Put each line of the material below into a Markdown table with the columns "Row" and "Line," numbering the rows in order and omitting blank lines. Exclude the pictures from the table.

Data items:
-.-.-

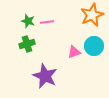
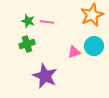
pink line: rotated 16 degrees clockwise
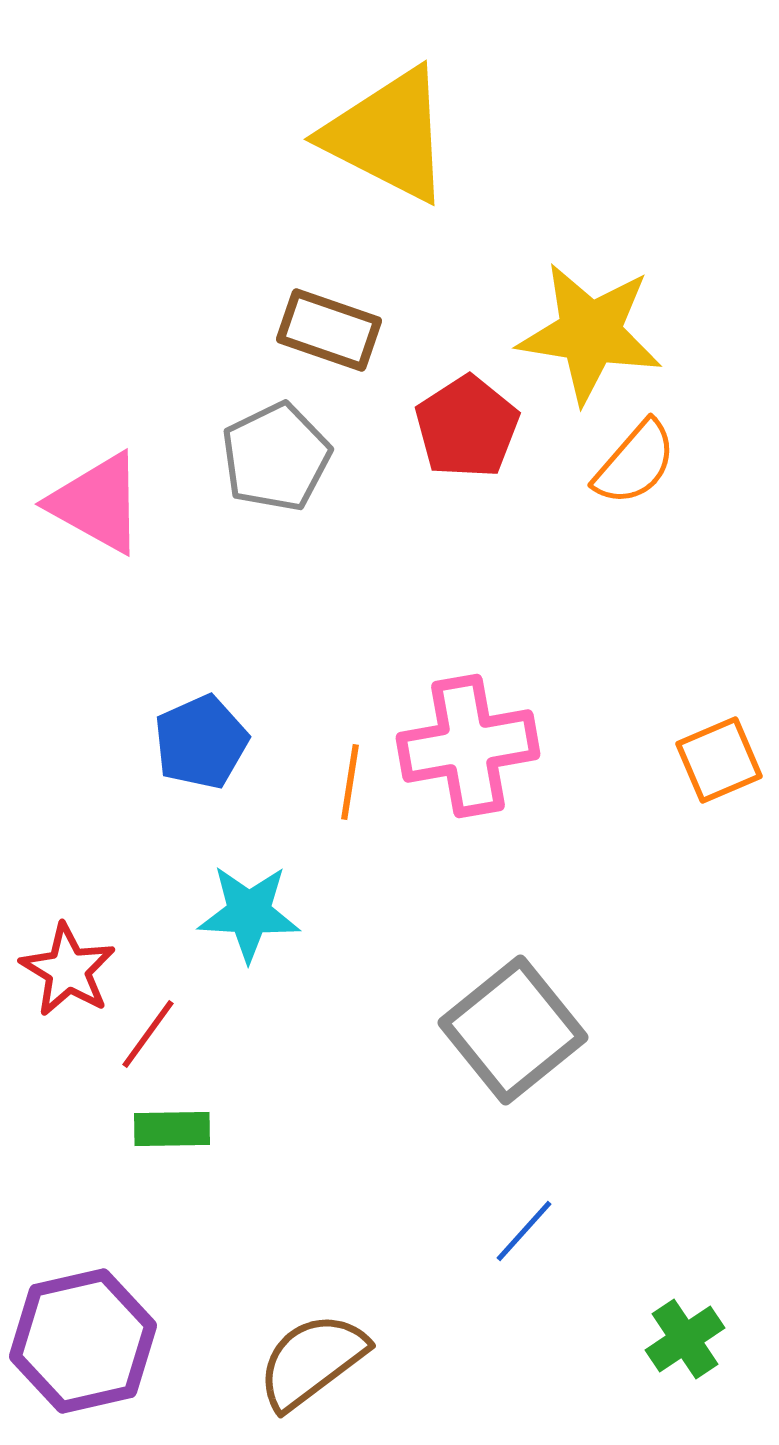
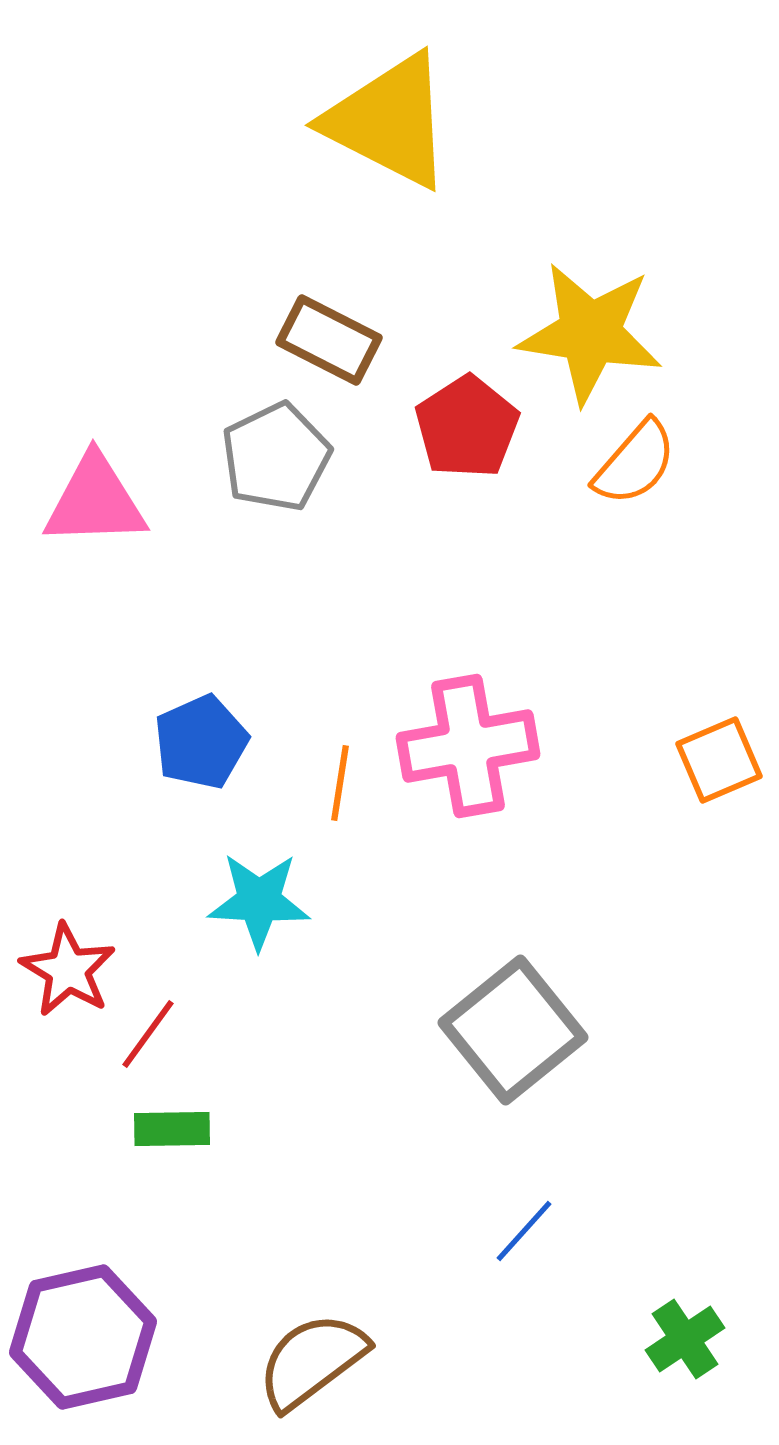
yellow triangle: moved 1 px right, 14 px up
brown rectangle: moved 10 px down; rotated 8 degrees clockwise
pink triangle: moved 2 px left, 2 px up; rotated 31 degrees counterclockwise
orange line: moved 10 px left, 1 px down
cyan star: moved 10 px right, 12 px up
purple hexagon: moved 4 px up
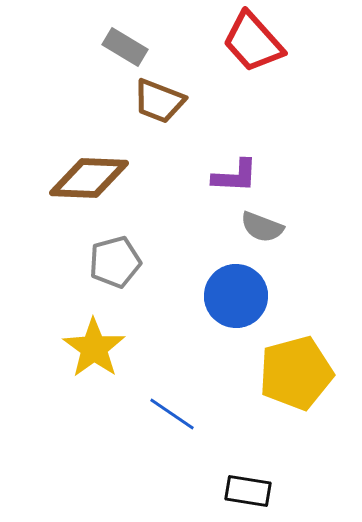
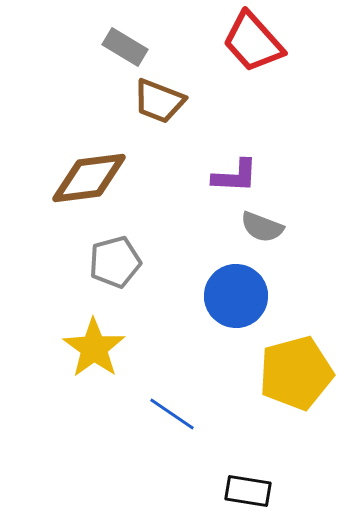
brown diamond: rotated 10 degrees counterclockwise
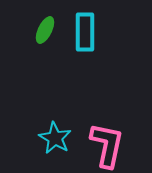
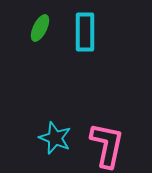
green ellipse: moved 5 px left, 2 px up
cyan star: rotated 8 degrees counterclockwise
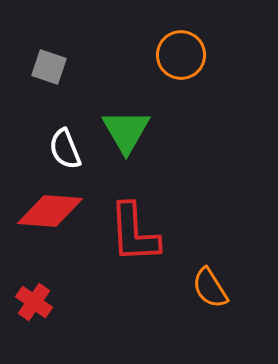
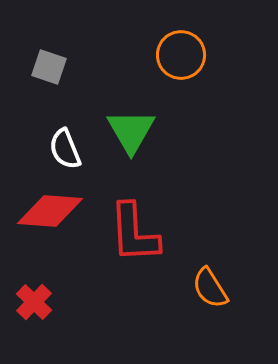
green triangle: moved 5 px right
red cross: rotated 9 degrees clockwise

-.-.-

Solution below:
| Row | Line |
|---|---|
| 1 | pink line: rotated 16 degrees clockwise |
| 2 | yellow triangle: moved 1 px right, 14 px up |
| 3 | brown rectangle: moved 10 px down; rotated 8 degrees clockwise |
| 4 | pink triangle: moved 2 px left, 2 px up; rotated 31 degrees counterclockwise |
| 5 | orange line: moved 10 px left, 1 px down |
| 6 | cyan star: moved 10 px right, 12 px up |
| 7 | purple hexagon: moved 4 px up |
| 8 | brown diamond: rotated 10 degrees counterclockwise |
| 9 | green ellipse: moved 5 px left, 2 px up |
| 10 | cyan star: rotated 8 degrees counterclockwise |
| 11 | green triangle: moved 5 px right |
| 12 | red cross: rotated 9 degrees clockwise |